GIVEN INSTRUCTION
Convert the rows starting with the line that contains "120 m inside the frame." and going on through the line that contains "road 2 (track): [(0,398),(118,511)]" into a JSON list of strings, one string per line, with blank lines left out.

** start DATASET EXCERPTS **

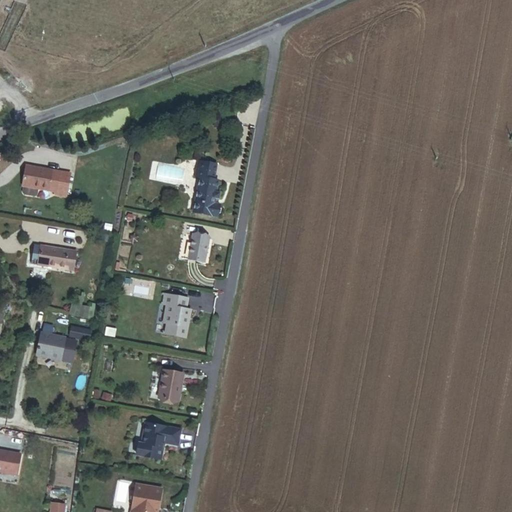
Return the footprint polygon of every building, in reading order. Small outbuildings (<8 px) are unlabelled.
[(218,208),(211,207),(212,201),(217,202),(218,195),(213,195),(215,184),(210,183),(213,167),(195,164),(193,180),(197,180),(191,215),(216,220),(218,208)] [(65,198),(69,175),(25,168),(22,187),(24,187),(23,195),(25,198),(36,200),(39,198),(40,190),(54,193),(54,196),(65,198)] [(202,265),(207,240),(192,237),(187,262),(202,265)] [(41,267),(44,247),(35,246),(31,266),(41,267)] [(44,247),(41,267),(73,272),(76,252),(44,247)] [(184,311),(186,300),(163,296),(161,306),(166,307),(163,325),(167,326),(165,336),(184,339),(189,311),(184,311)] [(89,317),(91,306),(76,304),(74,315),(89,317)] [(86,331),(87,324),(87,323),(78,322),(77,329),(86,331)] [(61,361),(65,338),(41,333),(36,356),(61,361)] [(158,401),(177,405),(182,377),(163,374),(158,401)] [(178,445),(181,430),(145,423),(141,444),(139,443),(137,455),(161,459),(164,443),(178,445)] [(0,472),(16,475),(20,455),(0,450),(0,472)] [(157,511),(161,488),(136,484),(131,511),(157,511)]
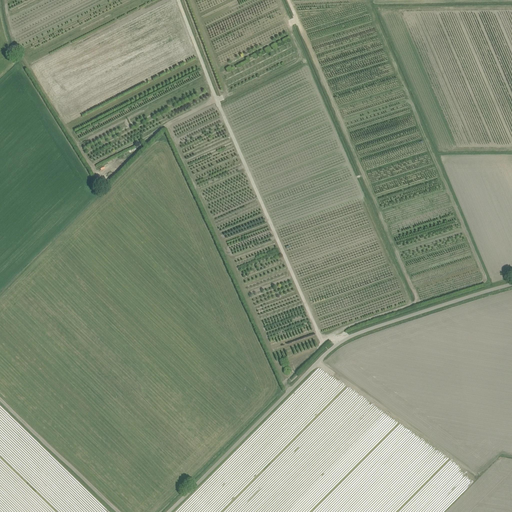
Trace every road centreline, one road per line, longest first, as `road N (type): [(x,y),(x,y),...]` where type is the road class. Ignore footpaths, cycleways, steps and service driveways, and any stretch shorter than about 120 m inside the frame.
road 1 (unclassified): [(171,511),(342,339),(511,284)]
road 2 (track): [(0,398),(118,511)]
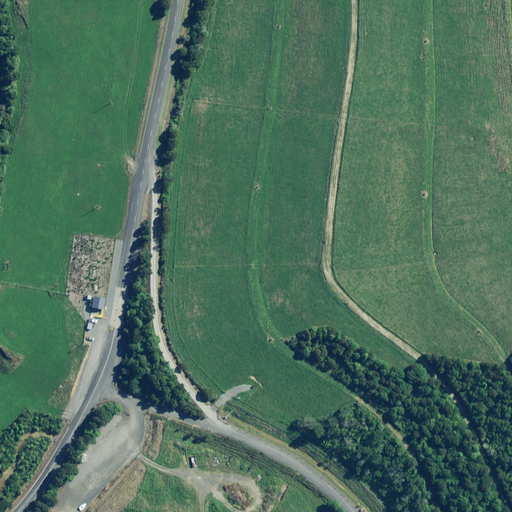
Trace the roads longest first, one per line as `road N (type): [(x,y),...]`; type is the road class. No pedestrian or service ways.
road 1 (track): [(440,511),(397,433),(294,356),(259,290),(255,240),(276,110),(282,0)]
road 2 (track): [(354,0),(328,276),(441,378),(510,511)]
road 3 (unclassified): [(17,511),(80,420),(107,363),(178,0)]
road 4 (track): [(511,370),(445,295),(429,255),(429,0)]
road 5 (track): [(222,429),(163,349),(156,188),(147,154)]
road 6 (track): [(350,511),(290,461),(222,429),(130,404),(97,384)]
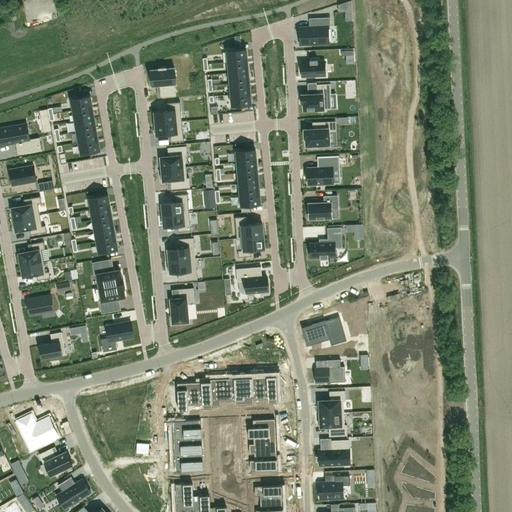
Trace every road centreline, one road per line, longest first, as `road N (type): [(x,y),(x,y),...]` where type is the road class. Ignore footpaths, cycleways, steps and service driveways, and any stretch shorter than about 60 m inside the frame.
road 1 (unclassified): [(464,257),(452,0)]
road 2 (unclassified): [(476,511),(464,257)]
road 3 (residential): [(293,122),(290,44),(276,29),(255,42),(263,124)]
road 4 (residential): [(114,171),(101,91),(128,79),(141,89),(148,165)]
road 5 (residential): [(283,313),(304,408),(307,511)]
road 6 (residential): [(162,331),(147,332),(141,320),(114,171)]
road 7 (residential): [(263,124),(276,274),(303,277)]
road 8 (residential): [(148,165),(162,331)]
road 9 (residential): [(0,209),(27,362)]
road 10 (residential): [(303,277),(293,122)]
road 11 (residential): [(66,386),(97,474),(127,511)]
road 12 (residential): [(168,359),(283,313)]
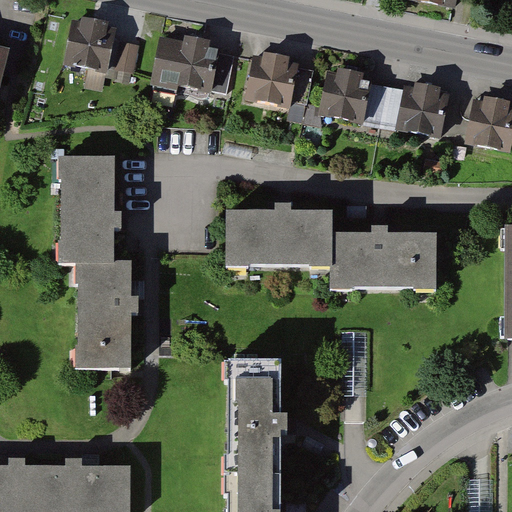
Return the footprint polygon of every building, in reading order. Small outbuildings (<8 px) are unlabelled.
[(457,0),(406,0),(456,9),(457,0)] [(118,27),(74,17),(64,65),(108,74),(118,27)] [(221,56),(159,42),(149,87),(212,101),(213,95),(221,56)] [(132,45),(121,43),(114,78),(134,81),(141,47),(132,45)] [(0,96),(10,52),(0,49),(0,96)] [(251,63),(221,56),(213,95),(244,101),(251,63)] [(298,73),(299,68),(252,59),(251,63),(244,101),(243,105),(290,114),(292,103),(298,73)] [(314,76),(298,73),(292,103),(308,106),(314,76)] [(369,80),(323,73),(316,119),(361,126),(361,122),(368,84),(369,80)] [(395,128),(401,90),(368,84),(361,122),(395,128)] [(447,92),(402,85),(401,90),(395,128),(394,133),(439,140),(447,92)] [(511,154),(511,105),(475,98),(465,146),(511,155),(511,154)] [(112,162),(58,161),(57,268),(78,268),(77,368),(129,369),(129,311),(130,266),(111,266),(112,223),(112,162)] [(282,216),(226,216),(226,269),(333,269),(333,292),(437,292),(437,239),(381,239),(332,239),(332,216),(282,216)] [(282,367),(229,367),(228,511),(281,511),(282,427),(282,367)] [(0,511),(132,511),(133,469),(73,470),(16,469),(0,469),(0,511)]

** end DATASET EXCERPTS **

WORKED ANSWER
[
  "Trace every road centreline, one road per line, longest first, as `road N (type): [(x,y),(x,y),...]` where type is the road class. Ignore footpaths, cycleways, steps and service driveways, and any stretch shorter than about 120 m inside the frame.",
  "road 1 (unclassified): [(171,511),(342,339),(511,284)]",
  "road 2 (track): [(0,398),(118,511)]"
]